RECORDS SUPPLIED START
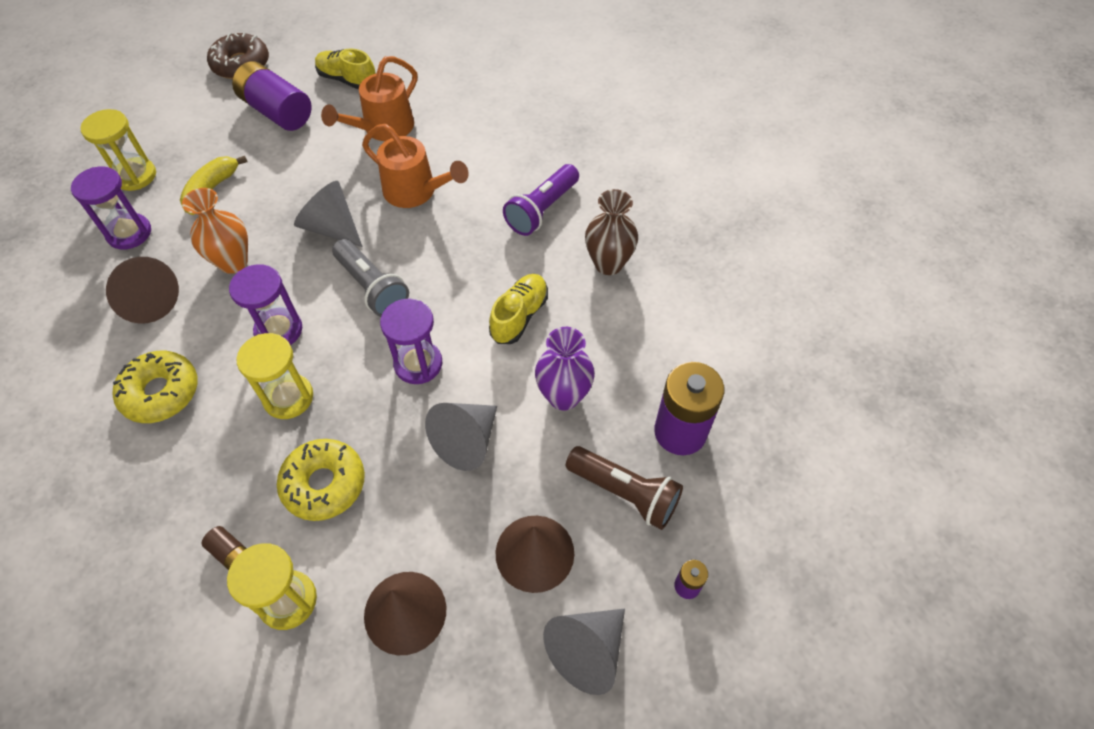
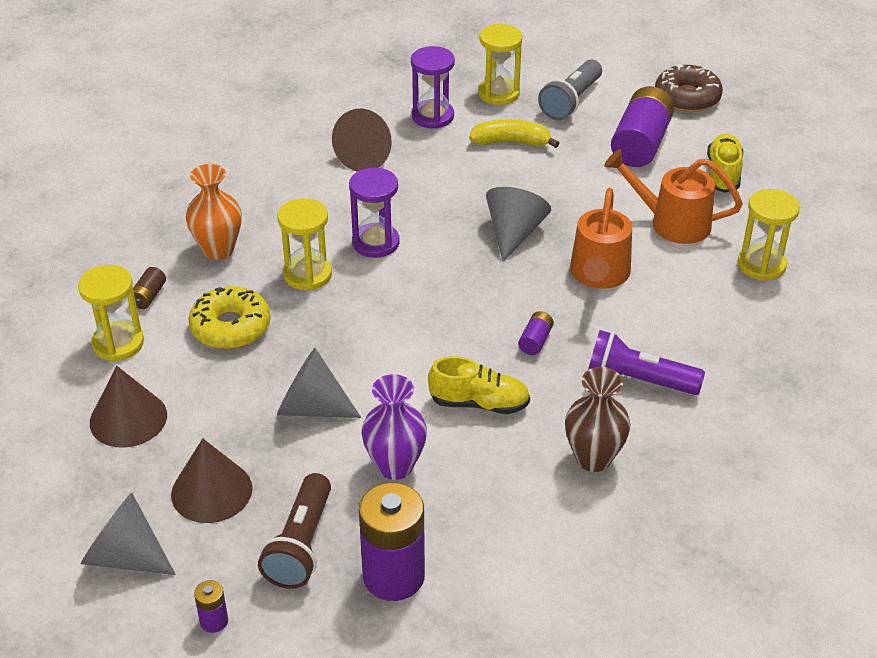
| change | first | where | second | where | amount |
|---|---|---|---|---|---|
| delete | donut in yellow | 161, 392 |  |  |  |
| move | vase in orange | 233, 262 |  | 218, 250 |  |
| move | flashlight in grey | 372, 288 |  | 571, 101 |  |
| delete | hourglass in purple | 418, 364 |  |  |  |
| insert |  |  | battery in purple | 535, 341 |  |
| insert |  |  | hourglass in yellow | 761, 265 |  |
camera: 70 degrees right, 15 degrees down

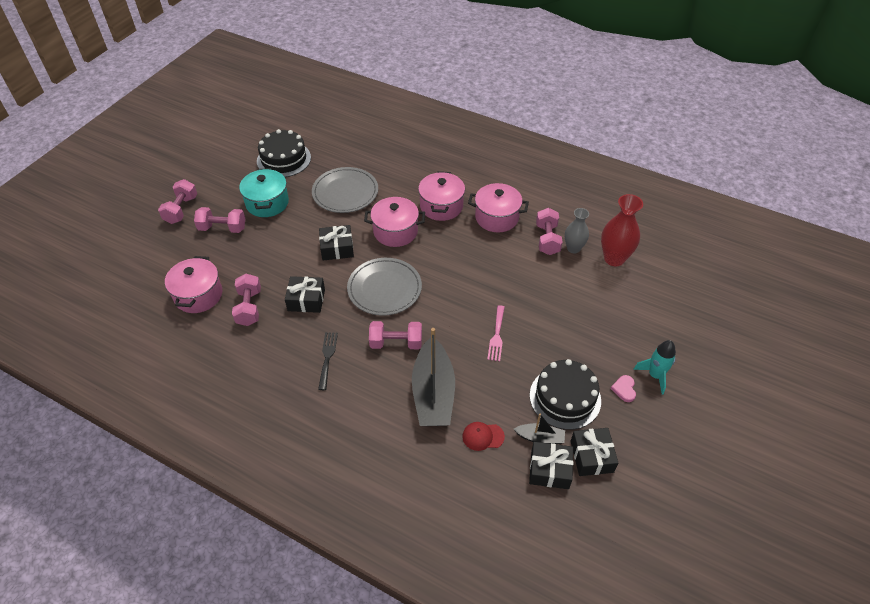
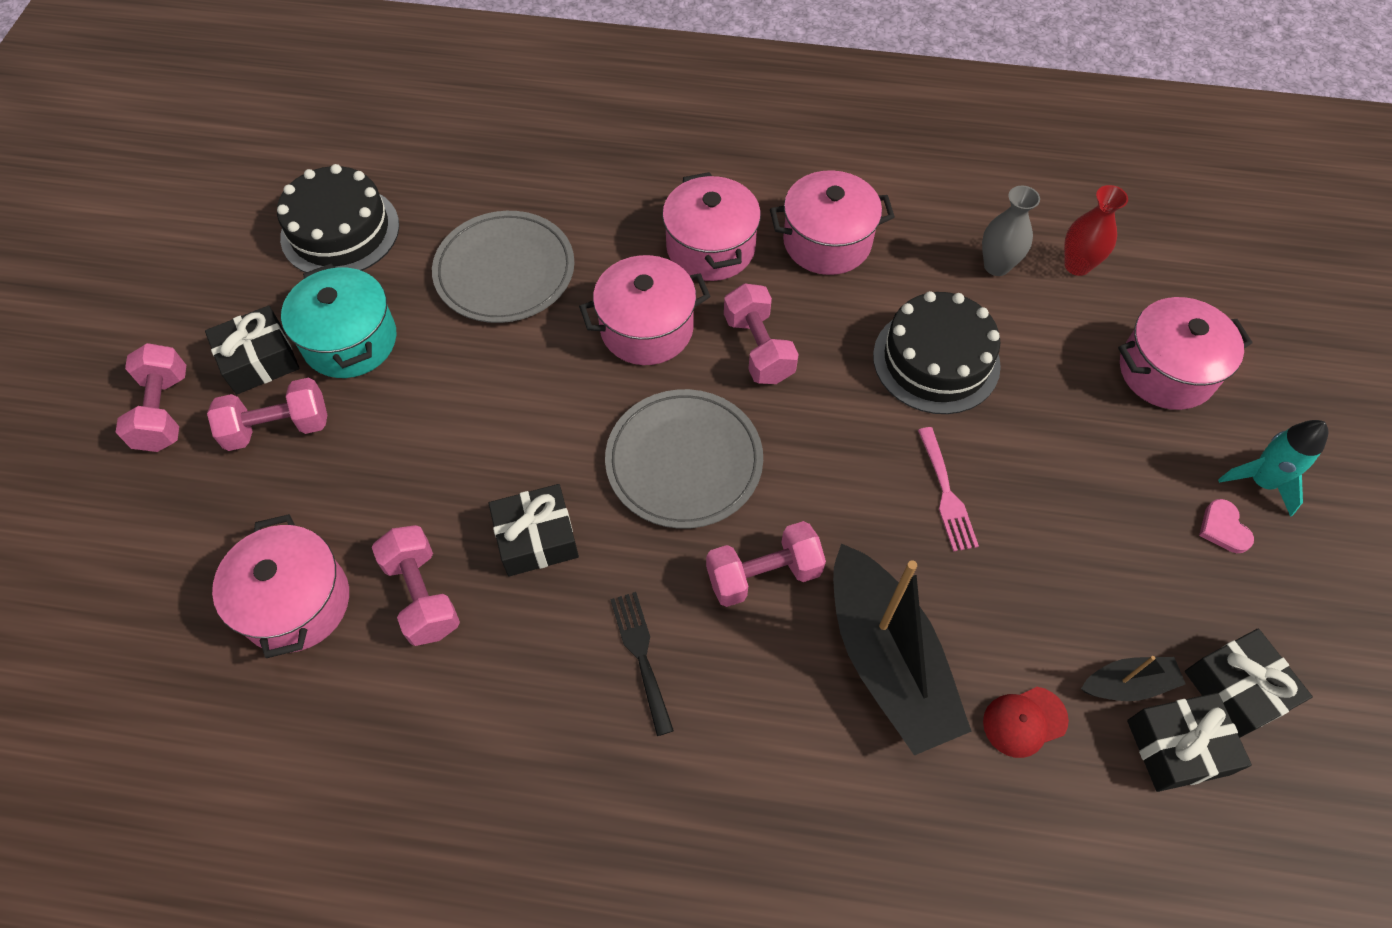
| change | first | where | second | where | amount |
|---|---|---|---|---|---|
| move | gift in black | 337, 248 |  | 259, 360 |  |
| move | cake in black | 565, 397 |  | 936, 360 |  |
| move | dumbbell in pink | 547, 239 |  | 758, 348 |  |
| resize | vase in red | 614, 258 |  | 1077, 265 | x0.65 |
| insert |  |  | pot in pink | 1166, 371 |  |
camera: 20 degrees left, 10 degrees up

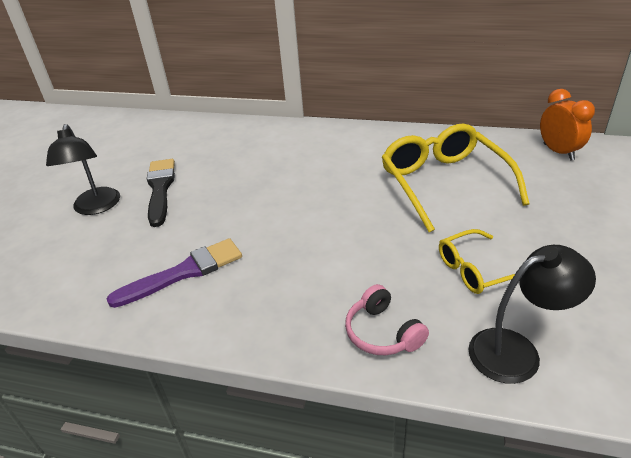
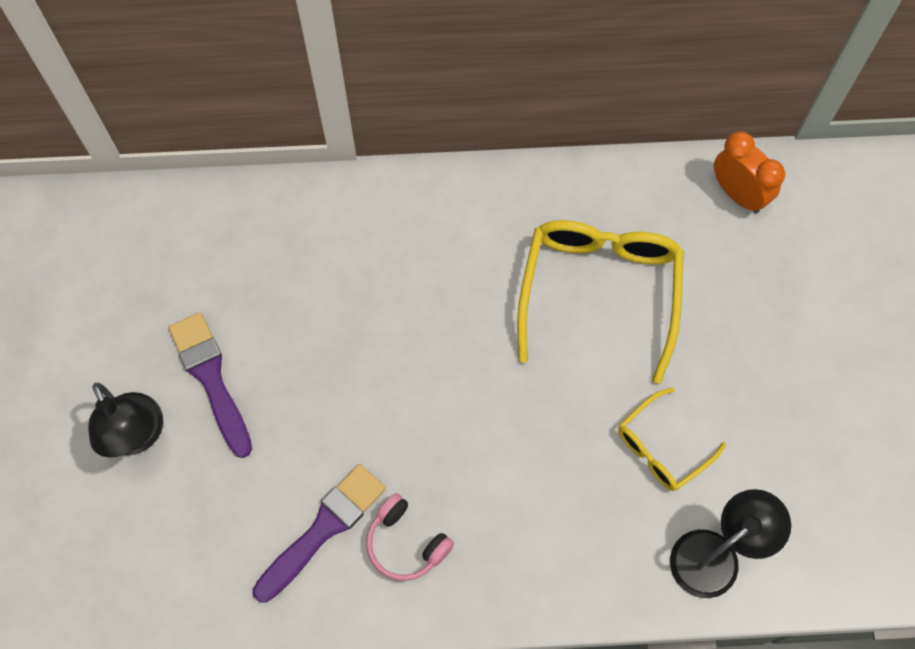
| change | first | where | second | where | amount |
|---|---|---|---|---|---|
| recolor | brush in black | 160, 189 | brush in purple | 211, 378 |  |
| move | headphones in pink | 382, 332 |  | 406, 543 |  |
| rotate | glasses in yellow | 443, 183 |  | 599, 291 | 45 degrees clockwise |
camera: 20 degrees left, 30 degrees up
RECORDS SUPPLIED END
RECORDS SUPPLIED START
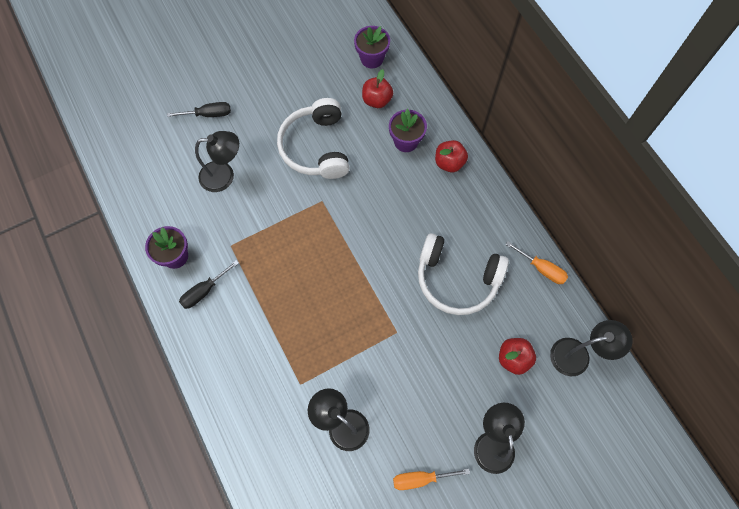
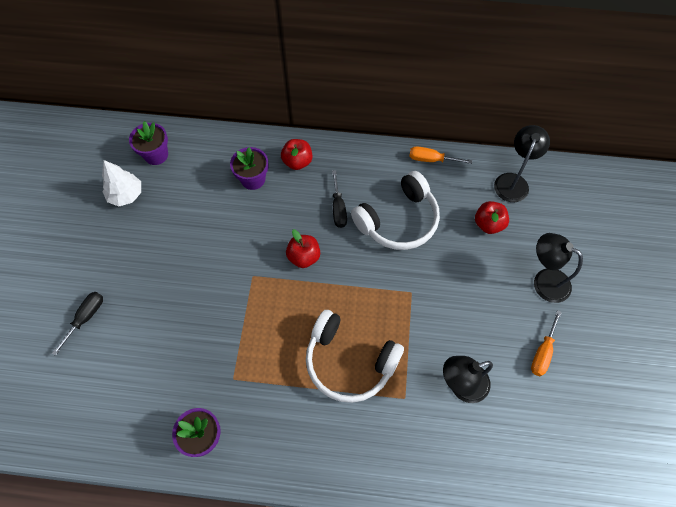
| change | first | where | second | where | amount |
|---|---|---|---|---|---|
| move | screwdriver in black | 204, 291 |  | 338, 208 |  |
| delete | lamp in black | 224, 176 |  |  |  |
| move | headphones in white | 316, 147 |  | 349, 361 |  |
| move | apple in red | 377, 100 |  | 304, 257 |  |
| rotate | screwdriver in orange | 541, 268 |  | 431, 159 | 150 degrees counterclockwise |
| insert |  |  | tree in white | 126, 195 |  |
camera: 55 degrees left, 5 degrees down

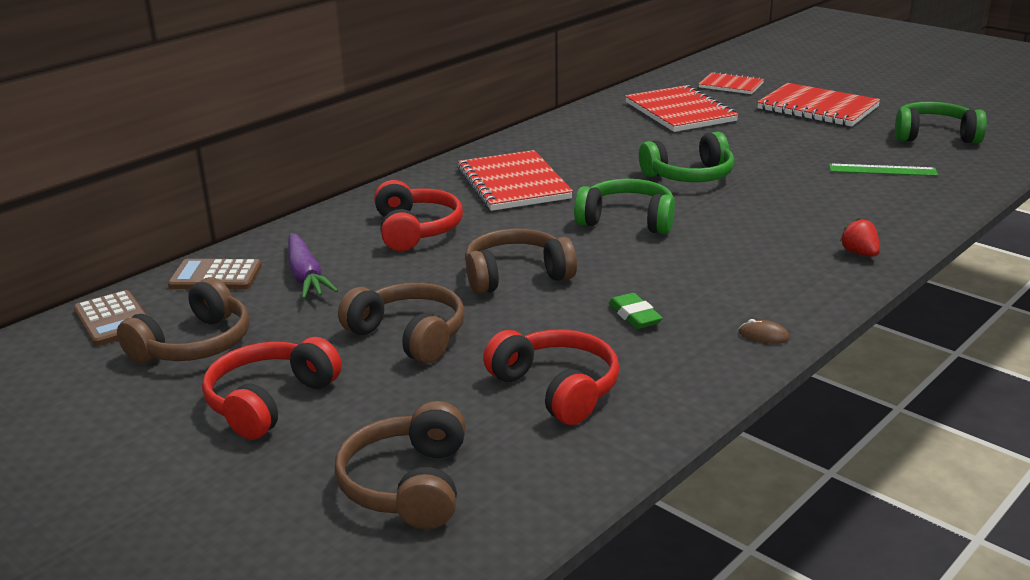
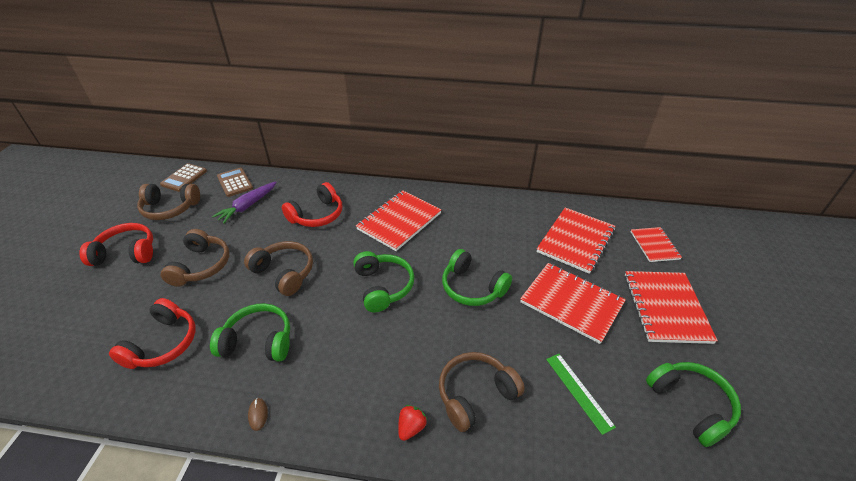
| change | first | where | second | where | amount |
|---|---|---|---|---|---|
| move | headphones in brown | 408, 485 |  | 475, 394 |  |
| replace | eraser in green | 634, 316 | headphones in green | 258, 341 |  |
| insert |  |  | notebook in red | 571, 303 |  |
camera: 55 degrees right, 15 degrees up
RECORDS SUPPLIED END
■ **WORK ITEM**
From the records above, give again exactly the lines running from the line with "move | flashlight" to the line with "hourglass in yellow", inclusive.

■ **RESPONSE FOR THIS EXERCISE**
| move | flashlight in grey | 372, 288 |  | 571, 101 |  |
| delete | hourglass in purple | 418, 364 |  |  |  |
| insert |  |  | battery in purple | 535, 341 |  |
| insert |  |  | hourglass in yellow | 761, 265 |  |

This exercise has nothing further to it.